> **EXERCISE BRIEF**
Could you copy every line of the data that contains "RESET"?

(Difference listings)
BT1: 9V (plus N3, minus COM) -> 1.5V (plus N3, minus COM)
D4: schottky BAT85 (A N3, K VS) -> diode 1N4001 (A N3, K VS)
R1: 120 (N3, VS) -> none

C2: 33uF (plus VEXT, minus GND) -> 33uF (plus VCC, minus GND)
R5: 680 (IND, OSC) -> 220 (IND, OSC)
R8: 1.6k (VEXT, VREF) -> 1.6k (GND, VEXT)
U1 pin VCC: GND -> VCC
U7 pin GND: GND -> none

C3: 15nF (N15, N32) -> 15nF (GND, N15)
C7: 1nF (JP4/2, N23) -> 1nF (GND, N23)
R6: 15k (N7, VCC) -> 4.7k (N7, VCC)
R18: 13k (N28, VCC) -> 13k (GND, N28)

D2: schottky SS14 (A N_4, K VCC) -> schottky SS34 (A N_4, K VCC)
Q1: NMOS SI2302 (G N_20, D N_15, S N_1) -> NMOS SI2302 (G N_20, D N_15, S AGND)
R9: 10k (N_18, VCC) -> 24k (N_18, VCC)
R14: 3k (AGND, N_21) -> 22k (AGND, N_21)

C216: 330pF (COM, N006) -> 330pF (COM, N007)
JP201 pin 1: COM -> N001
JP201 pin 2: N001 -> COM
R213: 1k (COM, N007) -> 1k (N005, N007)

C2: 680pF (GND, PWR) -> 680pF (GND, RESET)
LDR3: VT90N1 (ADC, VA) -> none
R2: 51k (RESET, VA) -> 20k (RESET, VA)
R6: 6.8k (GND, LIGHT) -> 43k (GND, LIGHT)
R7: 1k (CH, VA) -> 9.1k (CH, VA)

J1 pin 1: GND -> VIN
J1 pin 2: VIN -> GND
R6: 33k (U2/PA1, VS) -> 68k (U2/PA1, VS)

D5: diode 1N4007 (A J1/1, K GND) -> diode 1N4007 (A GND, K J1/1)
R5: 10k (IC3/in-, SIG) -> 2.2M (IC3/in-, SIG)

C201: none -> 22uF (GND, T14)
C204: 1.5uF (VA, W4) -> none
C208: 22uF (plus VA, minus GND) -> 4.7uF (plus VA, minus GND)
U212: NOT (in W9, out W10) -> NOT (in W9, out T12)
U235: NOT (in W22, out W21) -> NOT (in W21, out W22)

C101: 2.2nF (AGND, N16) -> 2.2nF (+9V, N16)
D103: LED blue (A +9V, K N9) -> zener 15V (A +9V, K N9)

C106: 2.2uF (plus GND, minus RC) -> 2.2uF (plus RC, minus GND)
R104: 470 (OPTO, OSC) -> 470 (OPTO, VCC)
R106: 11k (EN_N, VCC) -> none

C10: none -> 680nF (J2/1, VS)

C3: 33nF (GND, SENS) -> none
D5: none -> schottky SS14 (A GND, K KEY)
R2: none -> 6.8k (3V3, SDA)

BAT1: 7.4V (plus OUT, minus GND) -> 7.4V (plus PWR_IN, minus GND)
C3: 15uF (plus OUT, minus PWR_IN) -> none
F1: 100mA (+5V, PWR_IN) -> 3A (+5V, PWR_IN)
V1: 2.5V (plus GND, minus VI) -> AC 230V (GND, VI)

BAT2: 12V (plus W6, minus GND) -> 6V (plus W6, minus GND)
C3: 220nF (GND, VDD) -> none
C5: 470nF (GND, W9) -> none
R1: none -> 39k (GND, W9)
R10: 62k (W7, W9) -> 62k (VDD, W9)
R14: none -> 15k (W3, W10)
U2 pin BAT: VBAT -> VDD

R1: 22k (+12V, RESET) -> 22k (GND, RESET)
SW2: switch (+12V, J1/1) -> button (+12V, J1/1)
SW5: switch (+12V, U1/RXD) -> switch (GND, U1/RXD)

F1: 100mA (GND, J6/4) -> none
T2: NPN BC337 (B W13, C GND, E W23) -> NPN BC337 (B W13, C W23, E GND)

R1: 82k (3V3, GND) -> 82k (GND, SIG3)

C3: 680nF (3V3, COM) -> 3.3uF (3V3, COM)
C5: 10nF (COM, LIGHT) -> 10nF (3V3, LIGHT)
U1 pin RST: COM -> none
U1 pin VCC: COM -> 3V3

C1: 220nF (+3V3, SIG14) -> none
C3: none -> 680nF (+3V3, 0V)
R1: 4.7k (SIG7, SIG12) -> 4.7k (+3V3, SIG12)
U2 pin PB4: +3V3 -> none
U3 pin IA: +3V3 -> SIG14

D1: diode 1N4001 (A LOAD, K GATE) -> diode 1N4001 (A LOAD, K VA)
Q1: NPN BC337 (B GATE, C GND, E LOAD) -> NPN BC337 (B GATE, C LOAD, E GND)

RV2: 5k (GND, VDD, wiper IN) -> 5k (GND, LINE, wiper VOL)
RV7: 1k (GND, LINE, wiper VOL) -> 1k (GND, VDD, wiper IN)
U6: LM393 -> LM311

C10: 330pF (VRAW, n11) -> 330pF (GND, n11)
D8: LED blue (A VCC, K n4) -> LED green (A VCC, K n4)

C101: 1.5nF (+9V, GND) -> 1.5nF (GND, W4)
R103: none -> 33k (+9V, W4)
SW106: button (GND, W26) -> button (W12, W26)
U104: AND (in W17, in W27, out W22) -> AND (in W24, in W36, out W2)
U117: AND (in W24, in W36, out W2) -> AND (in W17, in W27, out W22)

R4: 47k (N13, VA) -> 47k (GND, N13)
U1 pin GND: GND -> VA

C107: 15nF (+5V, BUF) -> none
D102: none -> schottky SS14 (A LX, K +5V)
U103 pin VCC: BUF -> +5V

> **OUTPUT FOR THIS TASK**
C2: 680pF (GND, PWR) -> 680pF (GND, RESET)
R2: 51k (RESET, VA) -> 20k (RESET, VA)
R1: 22k (+12V, RESET) -> 22k (GND, RESET)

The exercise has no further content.